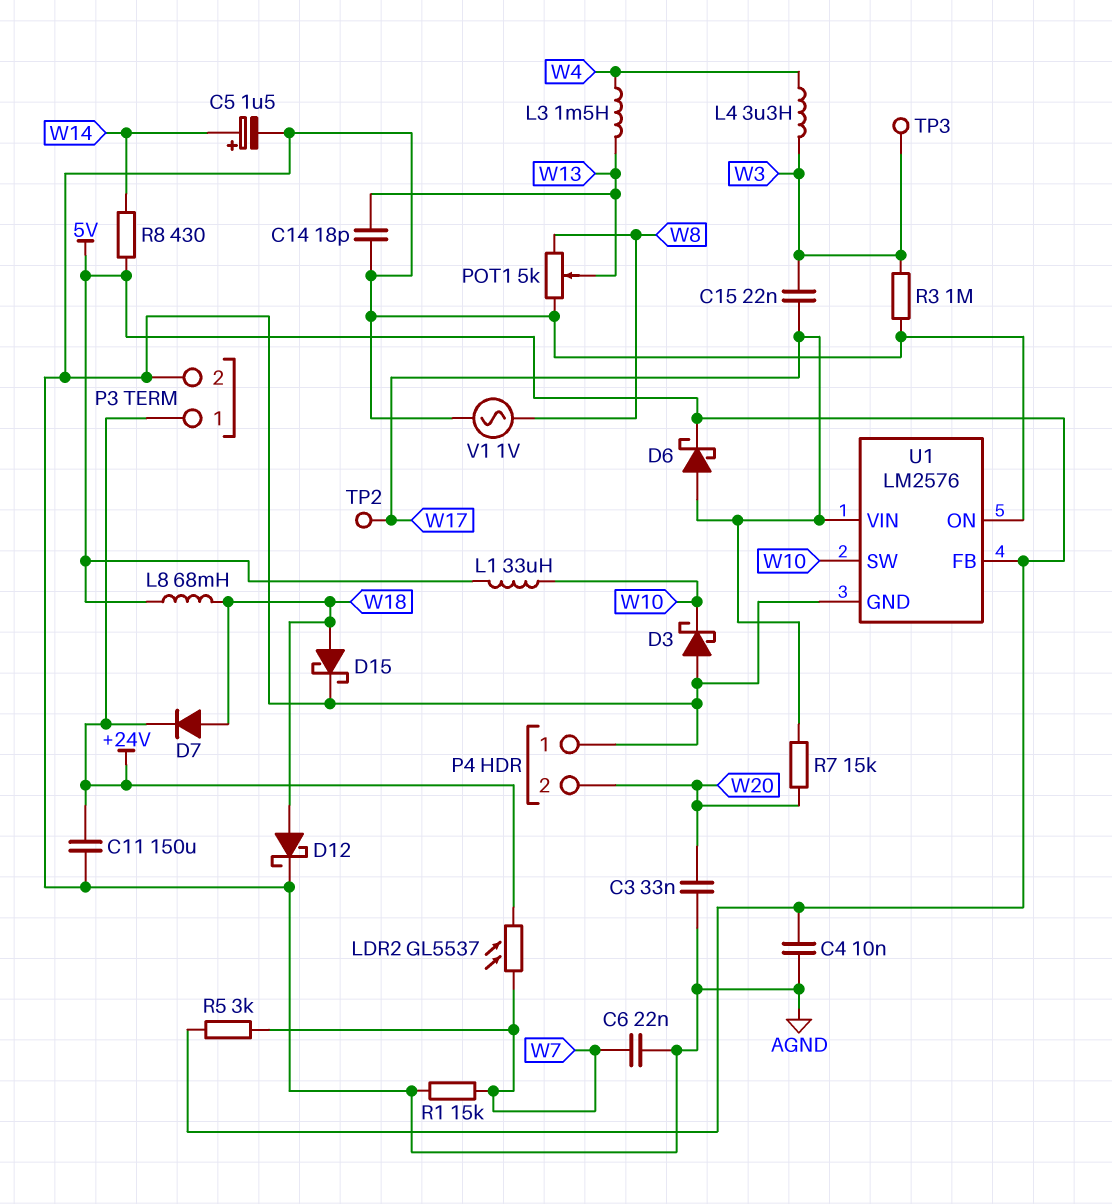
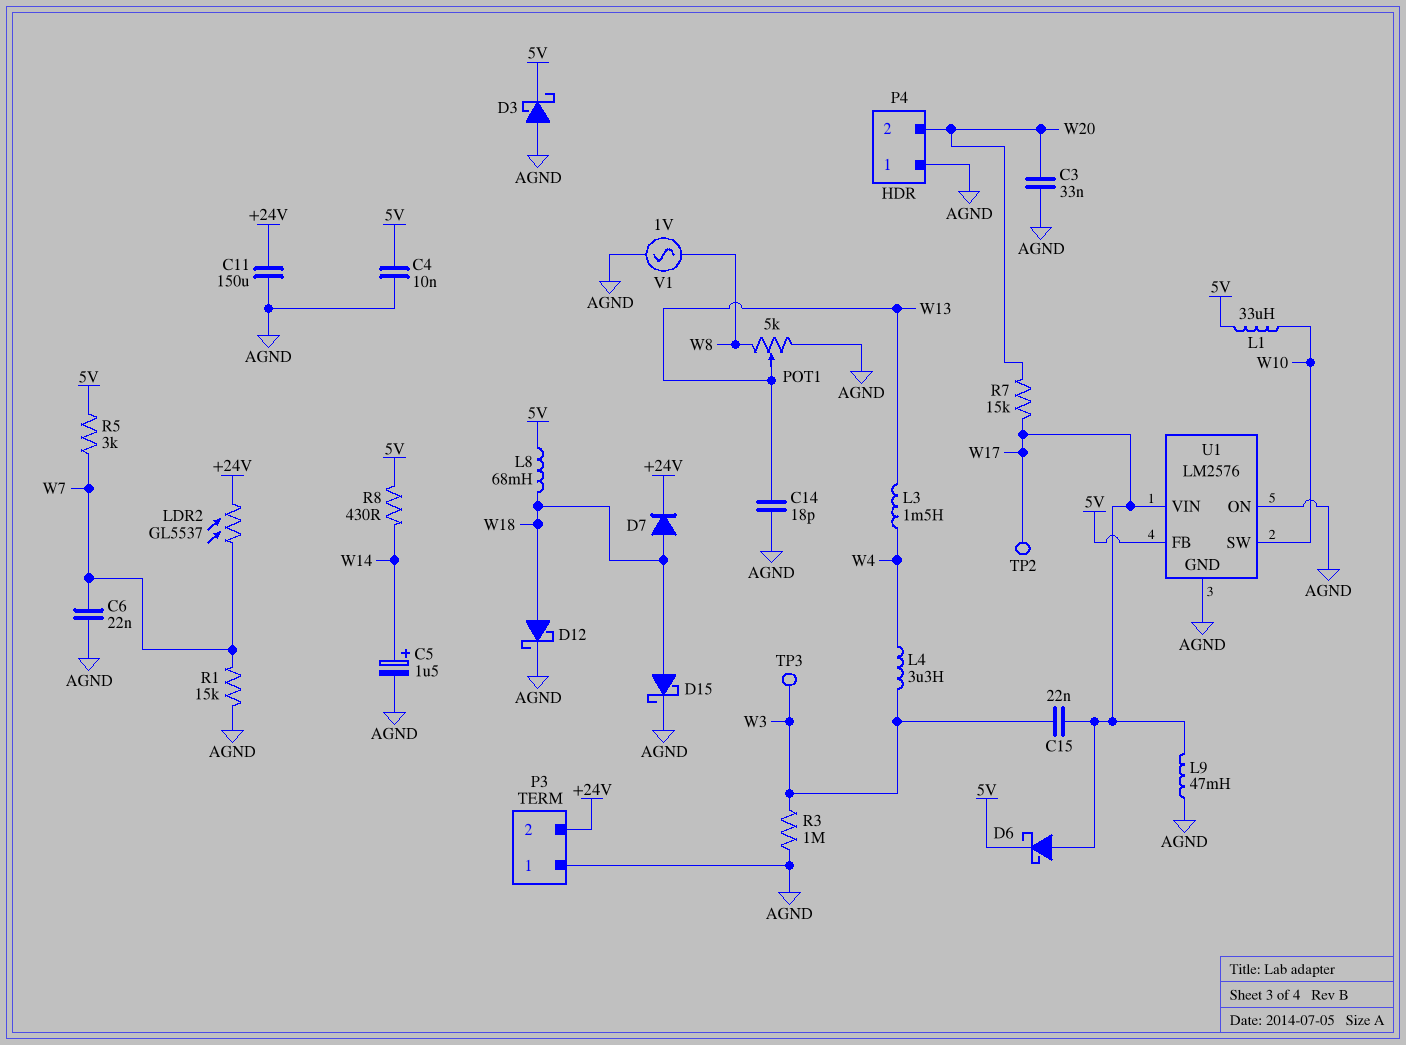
D3: schottky (A AGND, K W10) -> schottky (A AGND, K 5V)
L9: none -> 47mH (AGND, W17)
P3 pin 1: +24V -> AGND
P3 pin 2: AGND -> +24V

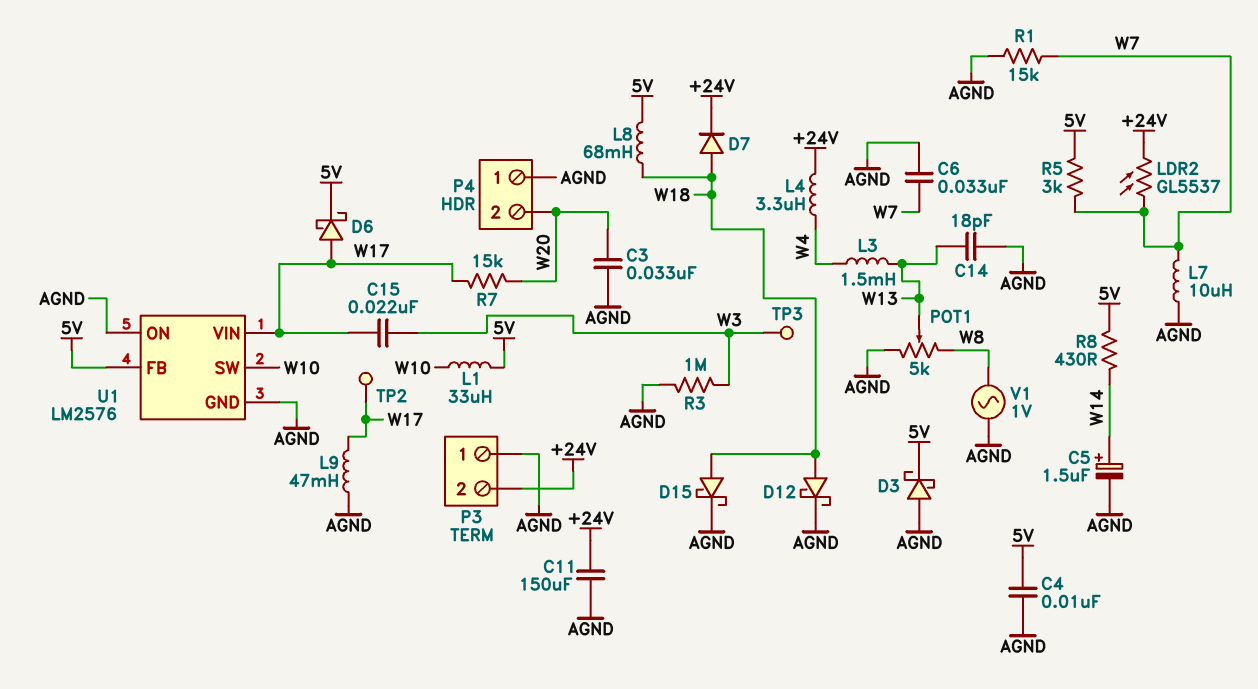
C6: 22nF (AGND, W7) -> 33nF (AGND, W7)
L4: 3.3uH (W3, W4) -> 3.3uH (+24V, W4)
L7: none -> 10uH (AGND, W7)

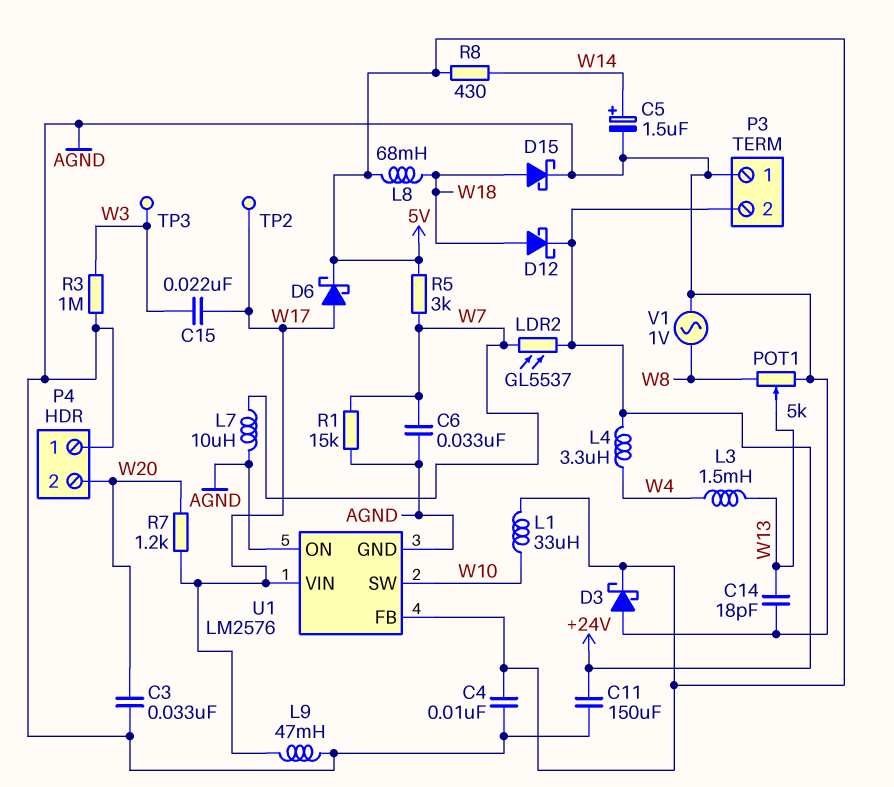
D7: diode (A W18, K +24V) -> none
D12: schottky (A W18, K AGND) -> schottky (A W18, K +24V)
R7: 15k (W17, W20) -> 1.2k (W17, W20)

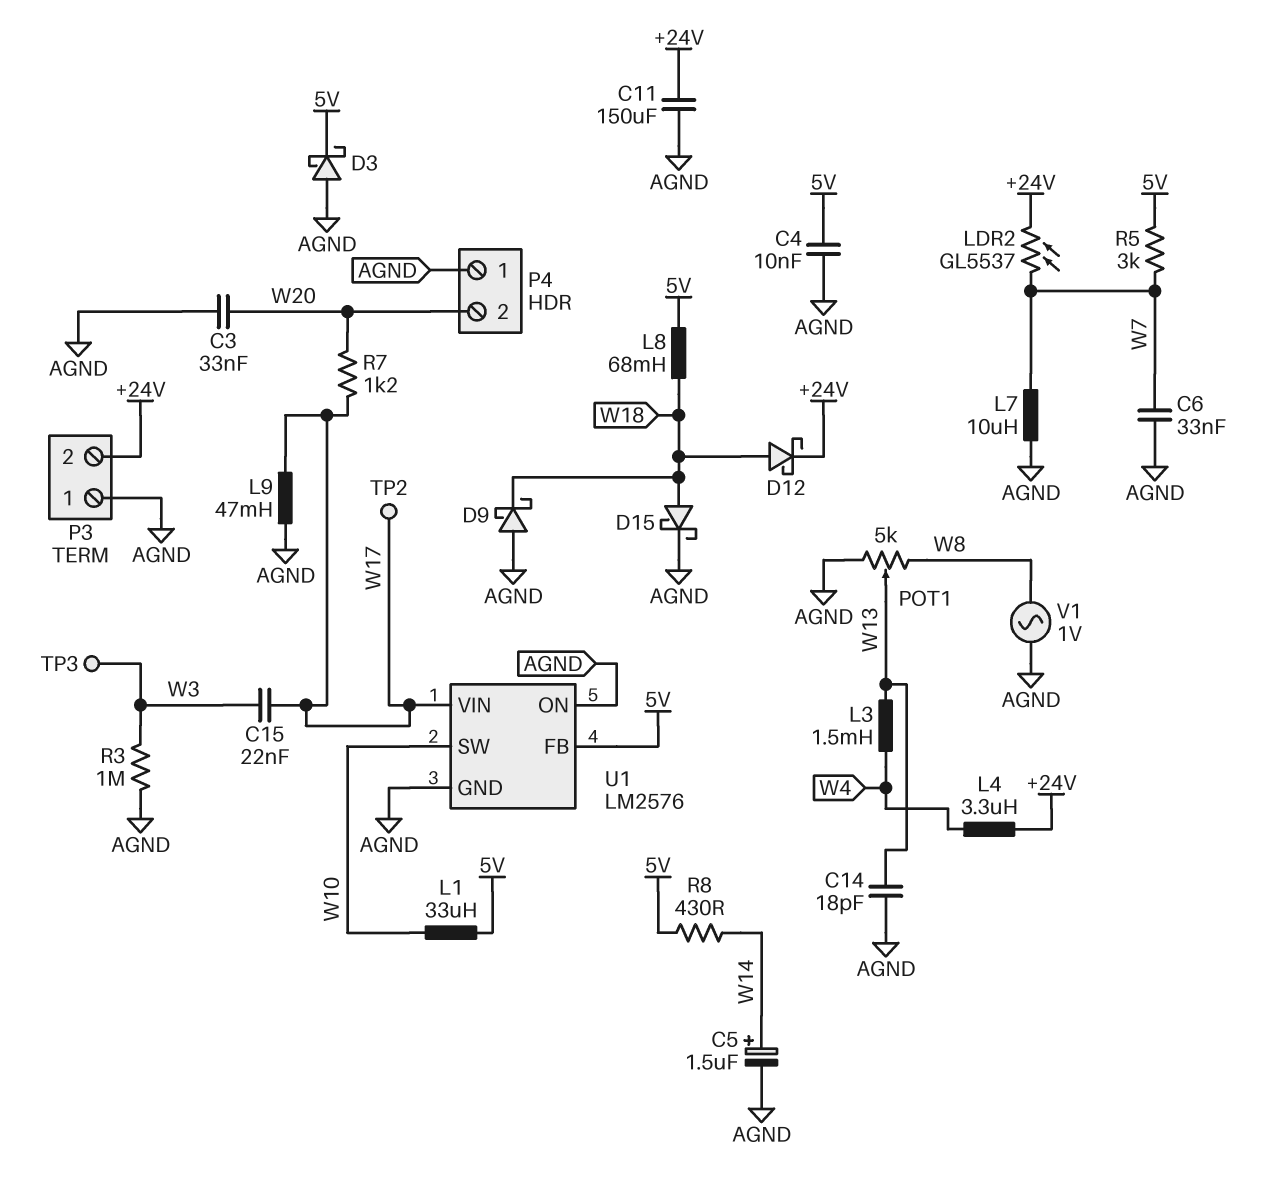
D6: schottky (A W17, K 5V) -> none
D9: none -> schottky (A AGND, K W18)
R1: 15k (AGND, W7) -> none

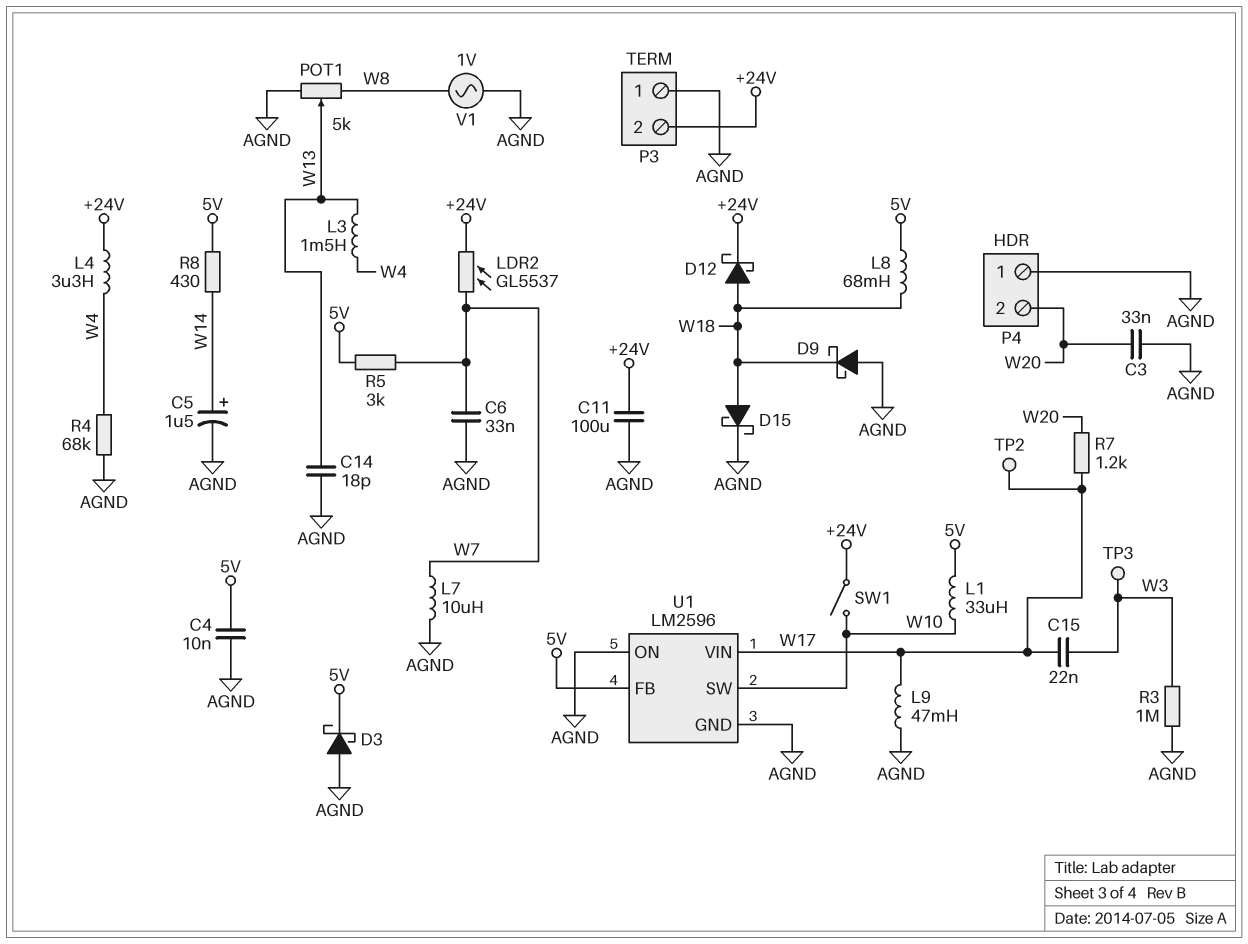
C11: 150uF (+24V, AGND) -> 100uF (+24V, AGND)
R4: none -> 68k (AGND, W4)
SW1: none -> switch (+24V, W10)
U1: LM2576 -> LM2596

• **Task objective**: Could you transcribe exactly the lines from the line containing "P3 pin 2: AGND -> +24V" through the final line of the records, both included, and nothing beyond them? The pictures should be left out.

• **Output below**:
P3 pin 2: AGND -> +24V

C6: 22nF (AGND, W7) -> 33nF (AGND, W7)
L4: 3.3uH (W3, W4) -> 3.3uH (+24V, W4)
L7: none -> 10uH (AGND, W7)

D7: diode (A W18, K +24V) -> none
D12: schottky (A W18, K AGND) -> schottky (A W18, K +24V)
R7: 15k (W17, W20) -> 1.2k (W17, W20)

D6: schottky (A W17, K 5V) -> none
D9: none -> schottky (A AGND, K W18)
R1: 15k (AGND, W7) -> none

C11: 150uF (+24V, AGND) -> 100uF (+24V, AGND)
R4: none -> 68k (AGND, W4)
SW1: none -> switch (+24V, W10)
U1: LM2576 -> LM2596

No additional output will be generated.